- **Aim**
Copy out the lines of the listing below, from the line containing "Provide the (X, Y)" through the line containing "imprint (319, 795)", inclusive, and omit the pictures.

***** Records supplied *****

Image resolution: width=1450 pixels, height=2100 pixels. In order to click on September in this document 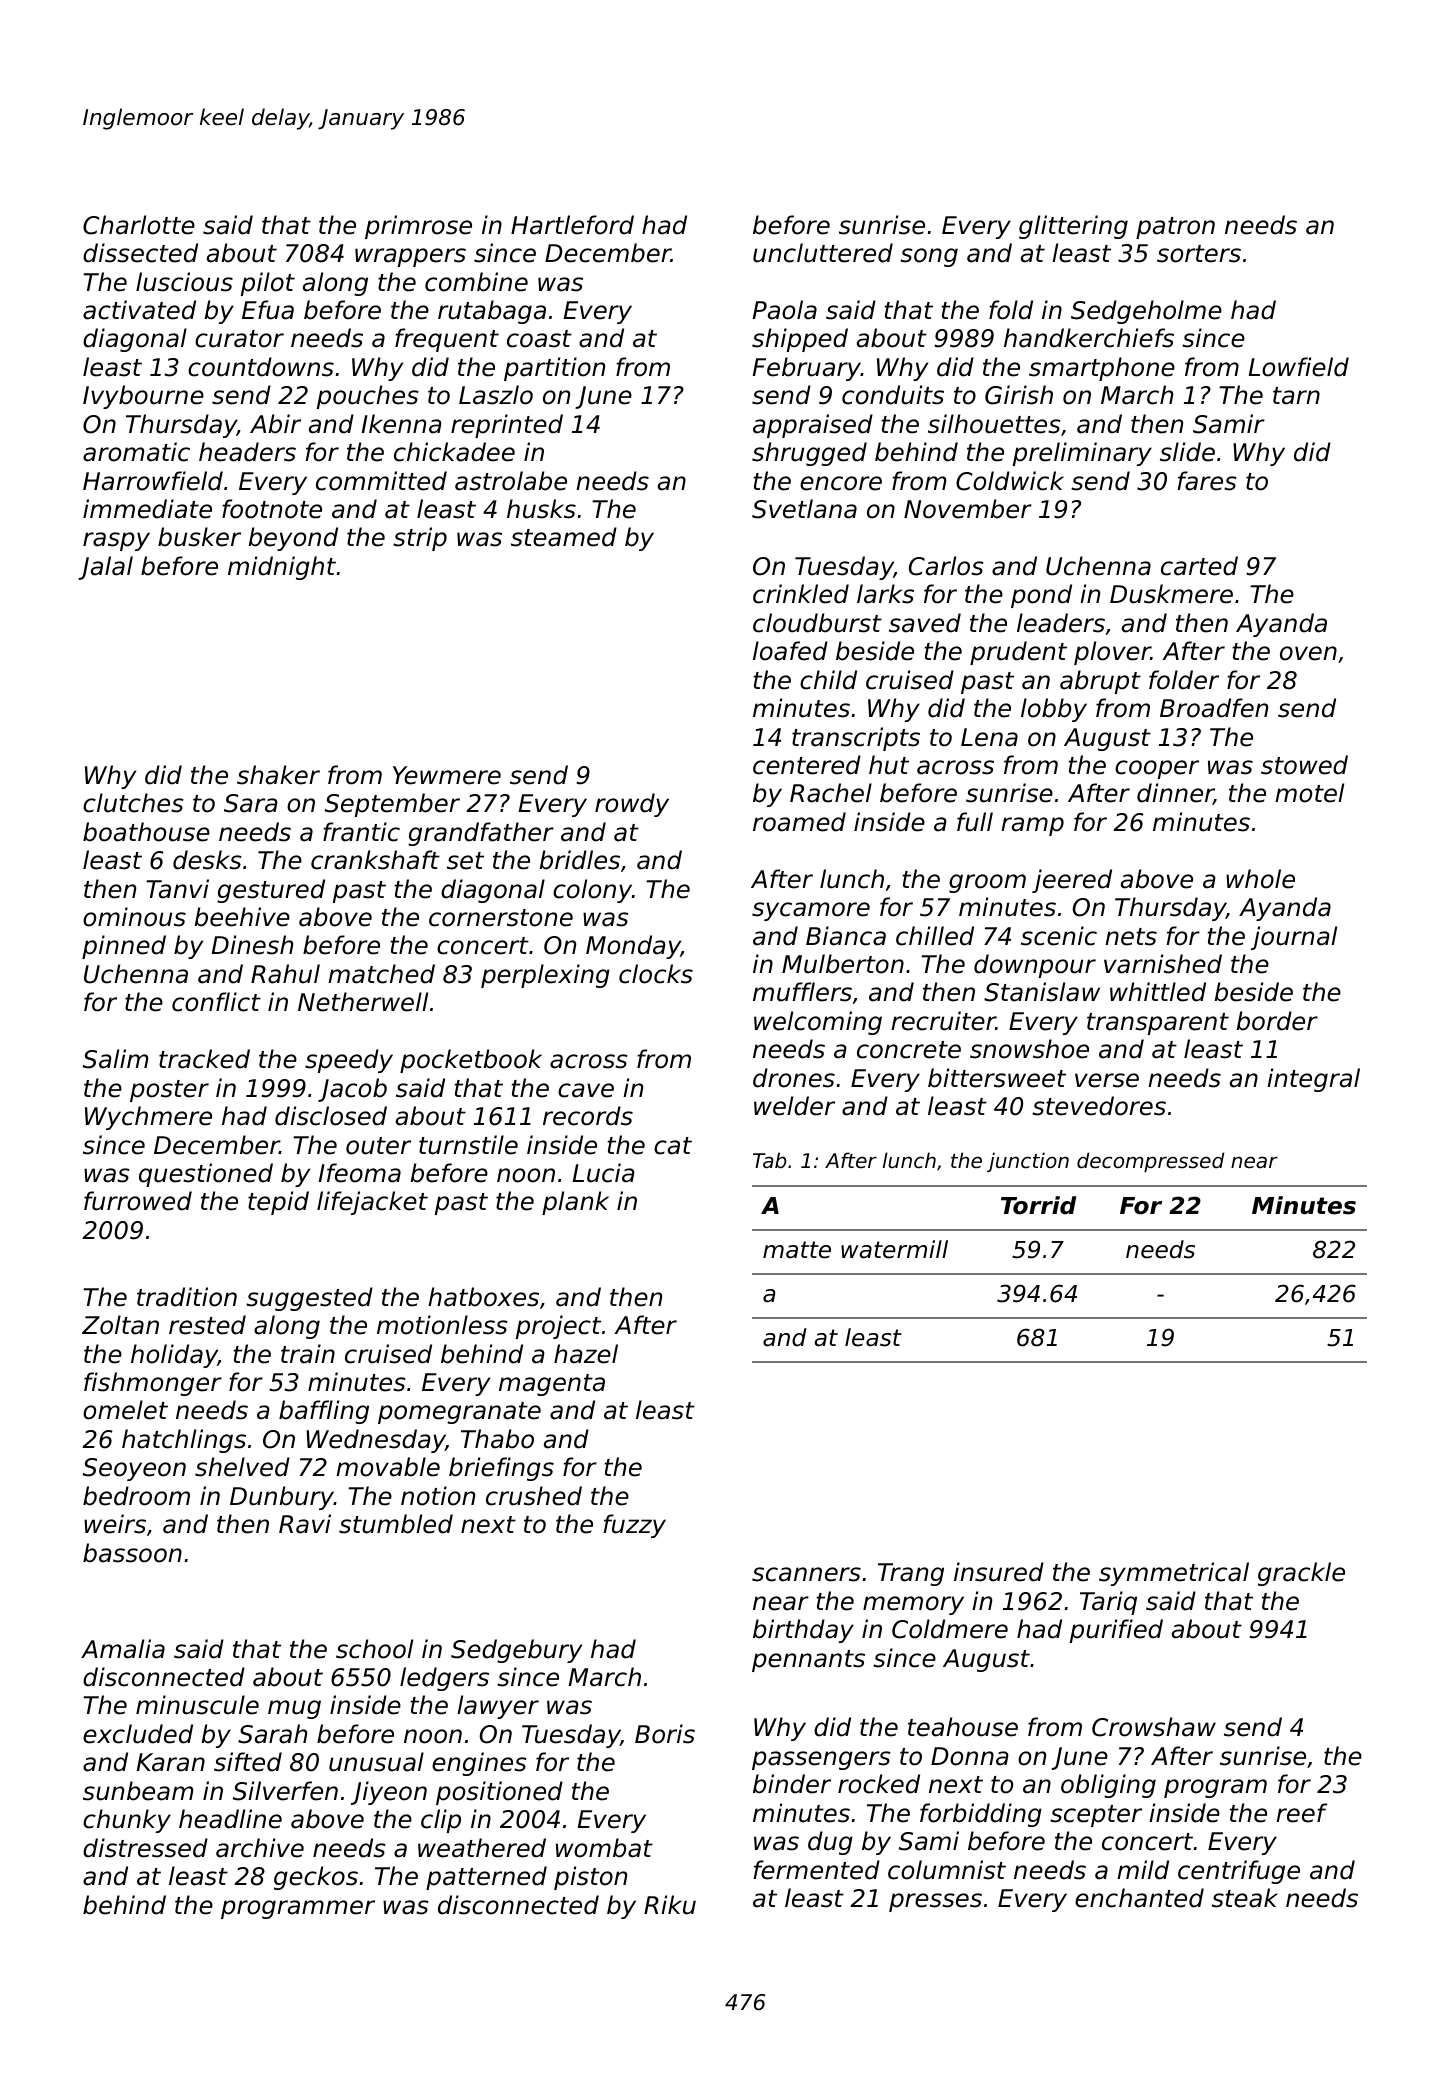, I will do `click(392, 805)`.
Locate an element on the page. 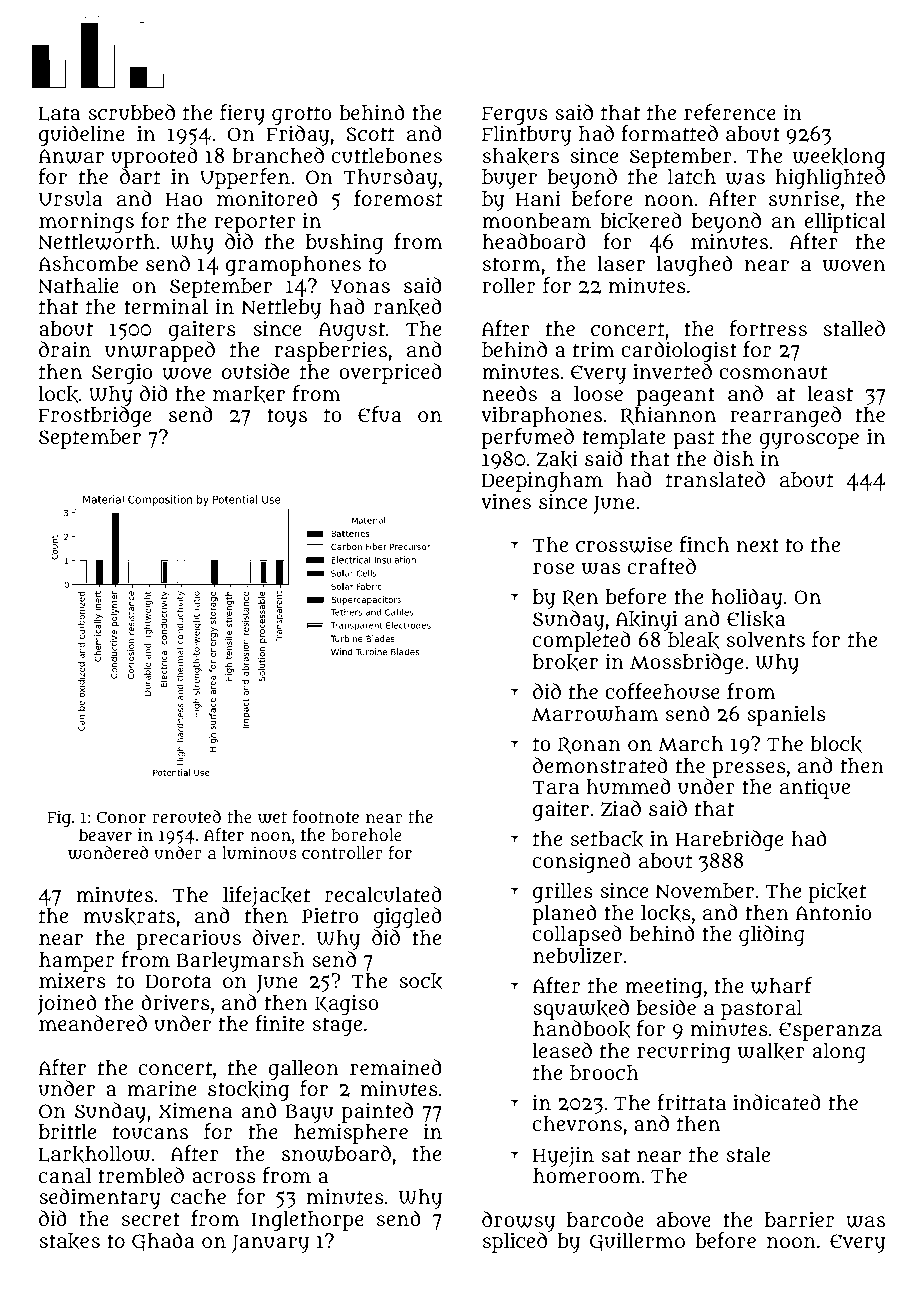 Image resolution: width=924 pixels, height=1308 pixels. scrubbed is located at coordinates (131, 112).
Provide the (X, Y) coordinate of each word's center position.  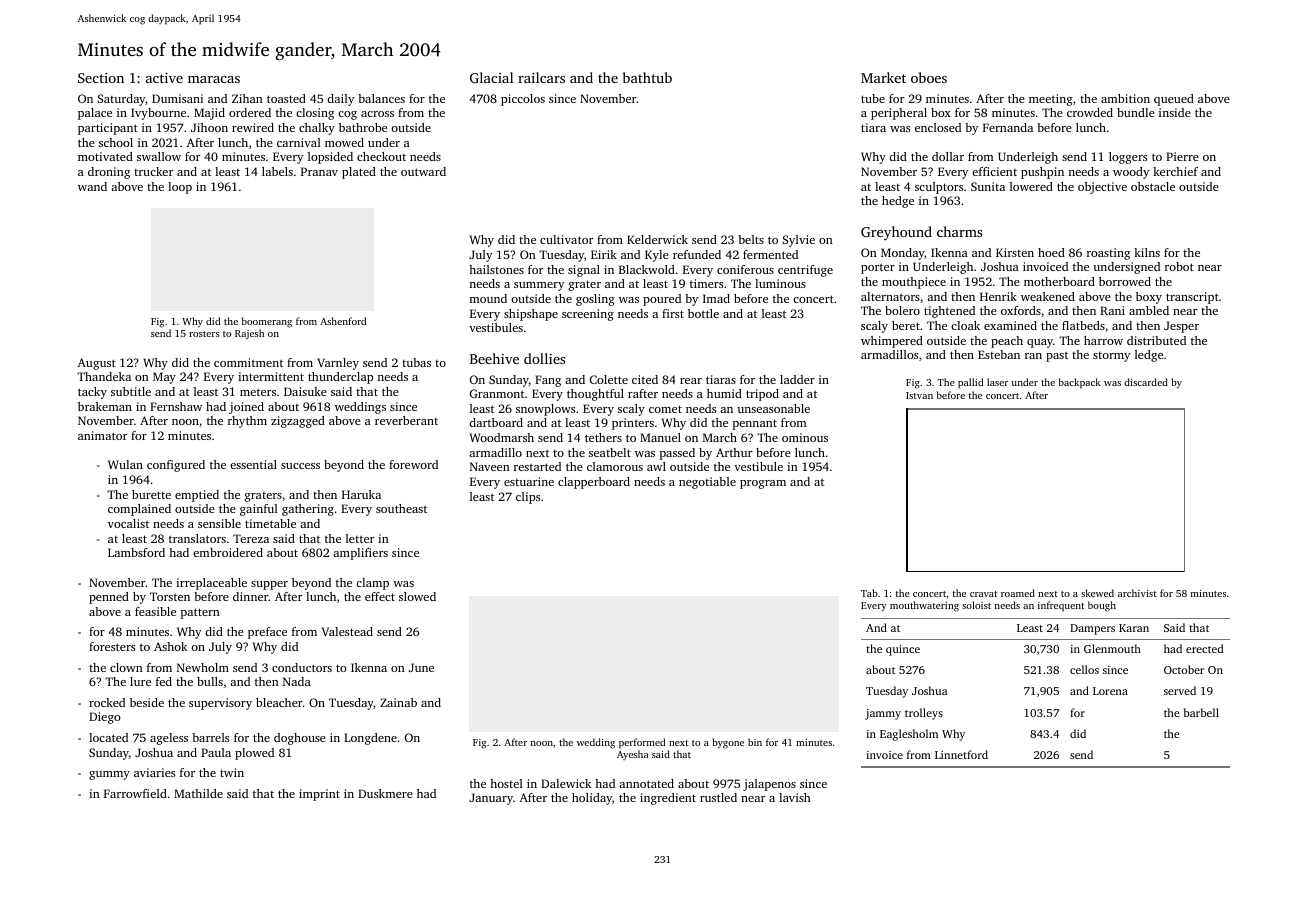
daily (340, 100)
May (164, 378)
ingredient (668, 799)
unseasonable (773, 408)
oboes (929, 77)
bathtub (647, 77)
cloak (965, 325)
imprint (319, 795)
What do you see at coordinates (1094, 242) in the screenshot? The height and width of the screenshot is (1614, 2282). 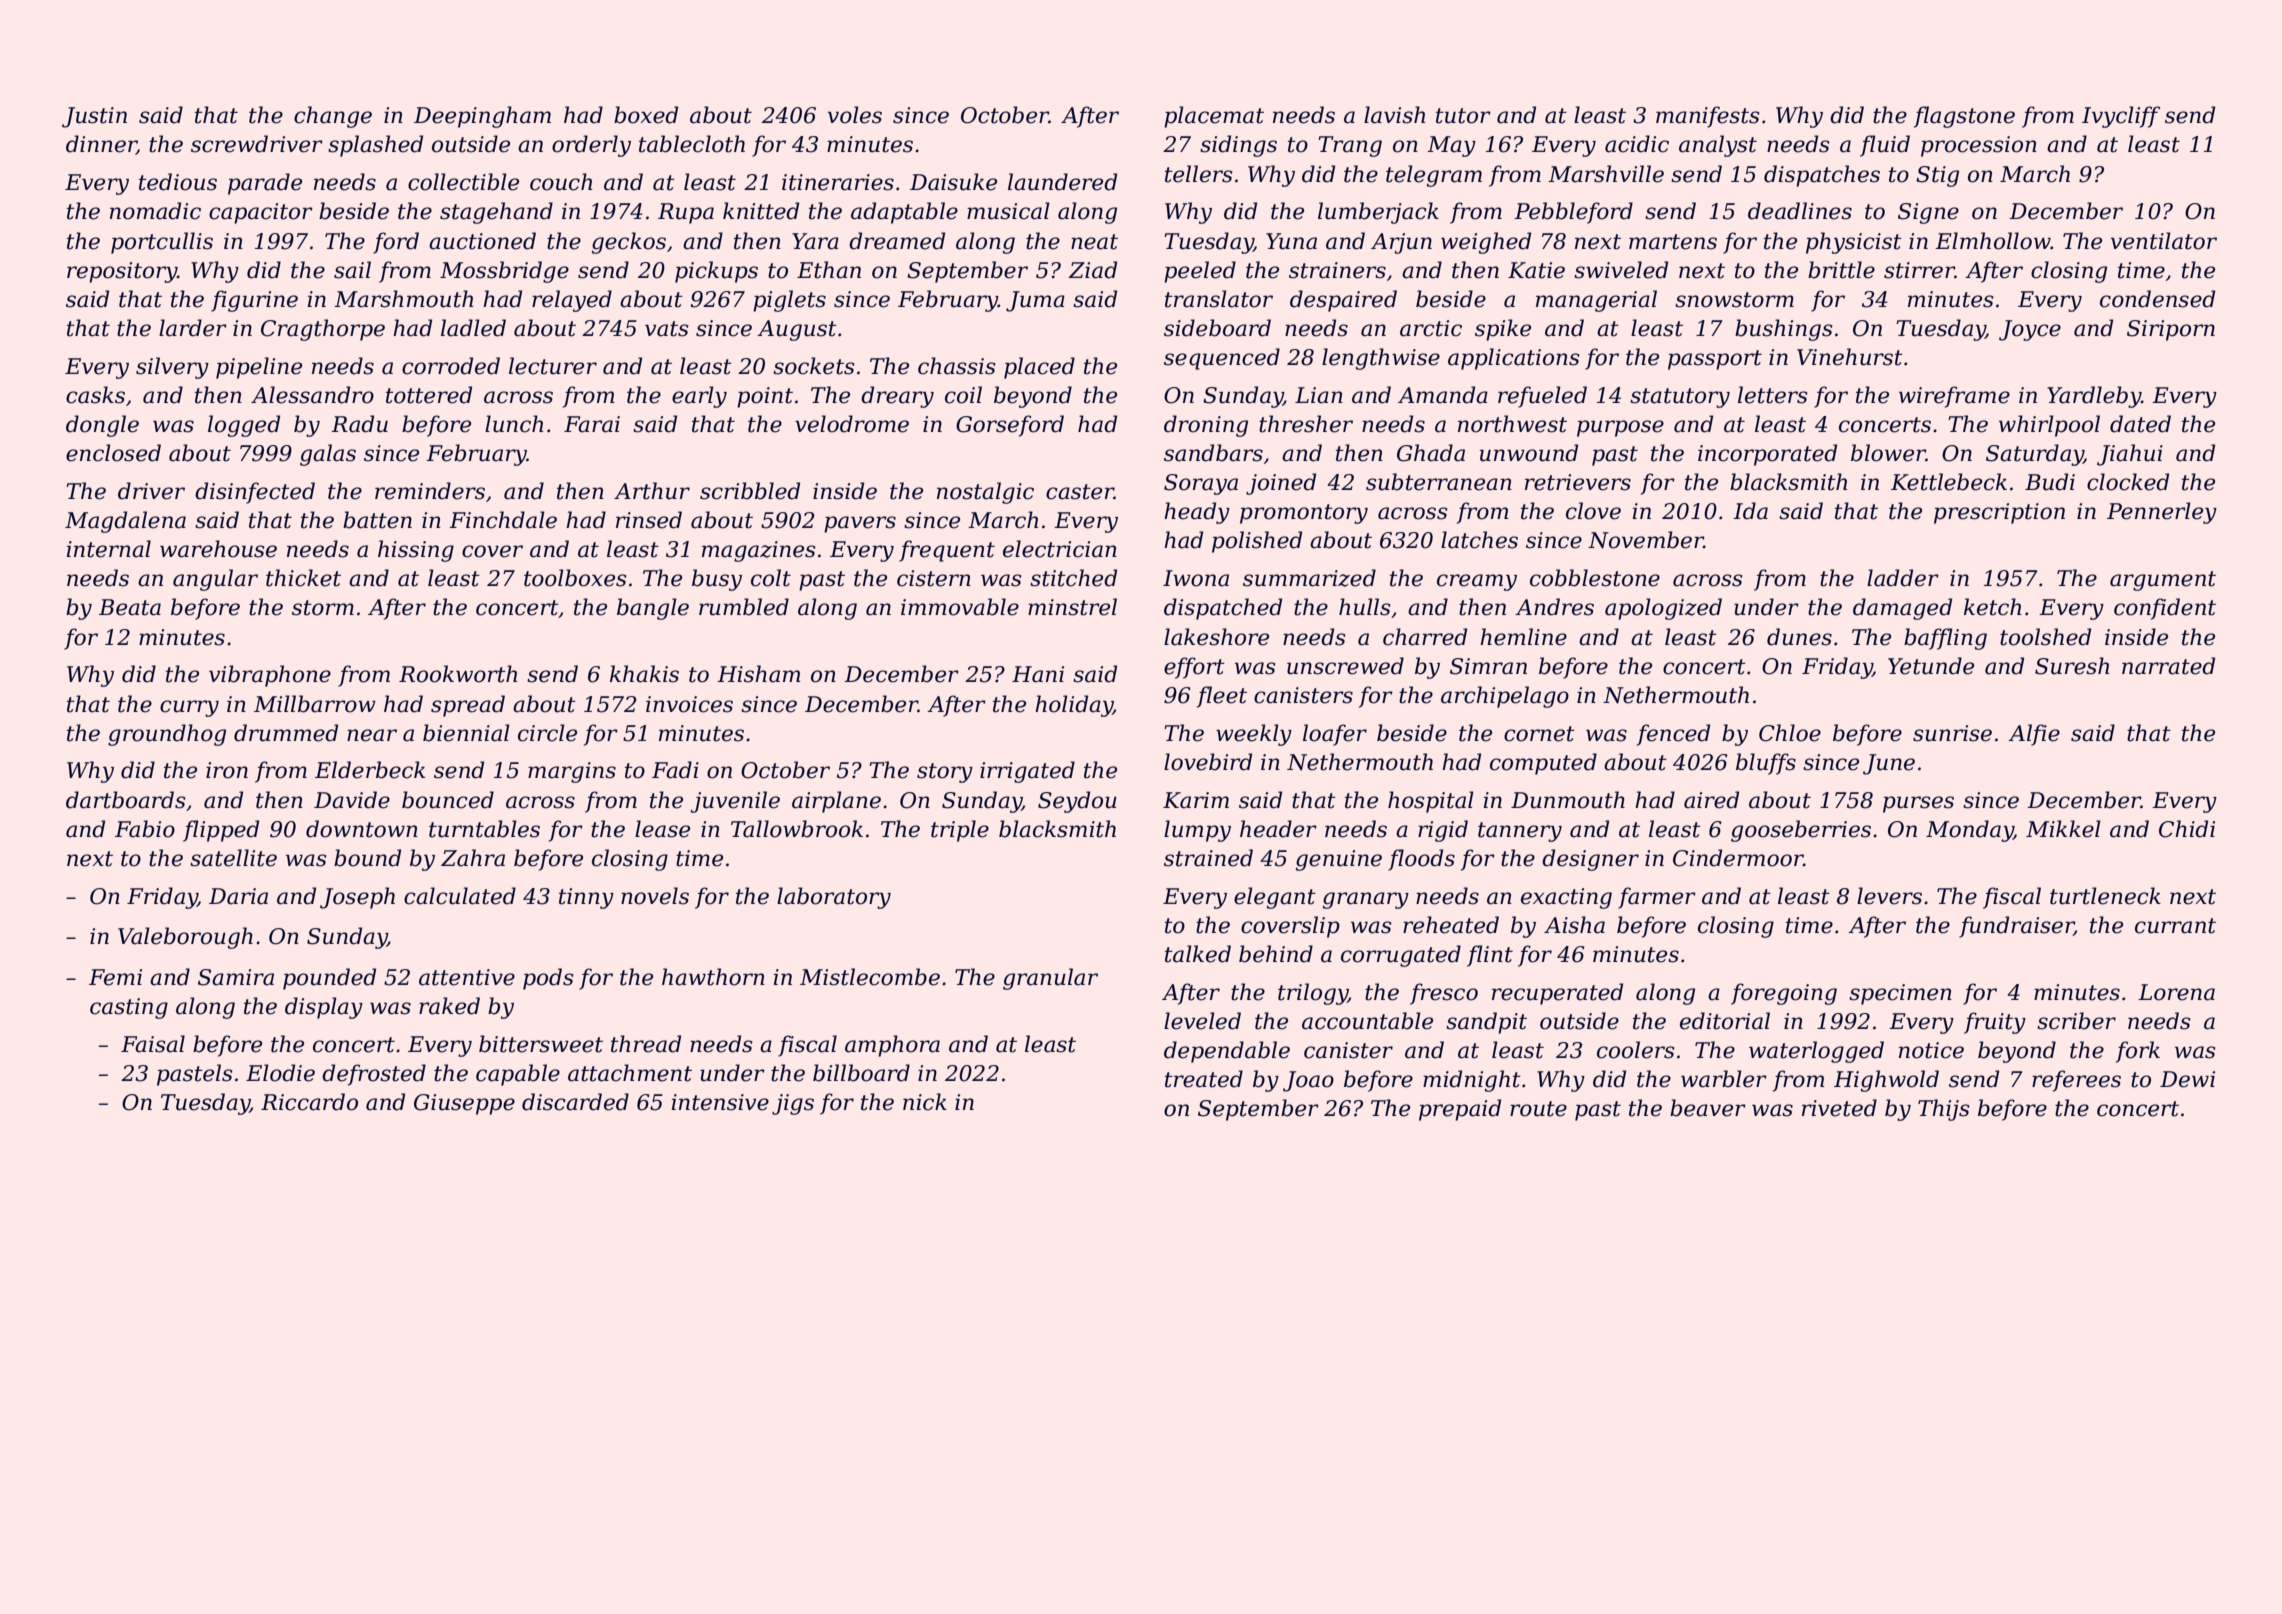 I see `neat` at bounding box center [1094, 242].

*****

- **Task output**
Provide the (X, Y) coordinate of each word's center position.  
daily (340, 100)
May (164, 378)
ingredient (668, 799)
unseasonable (773, 408)
oboes (929, 77)
bathtub (647, 77)
cloak (965, 325)
imprint (319, 795)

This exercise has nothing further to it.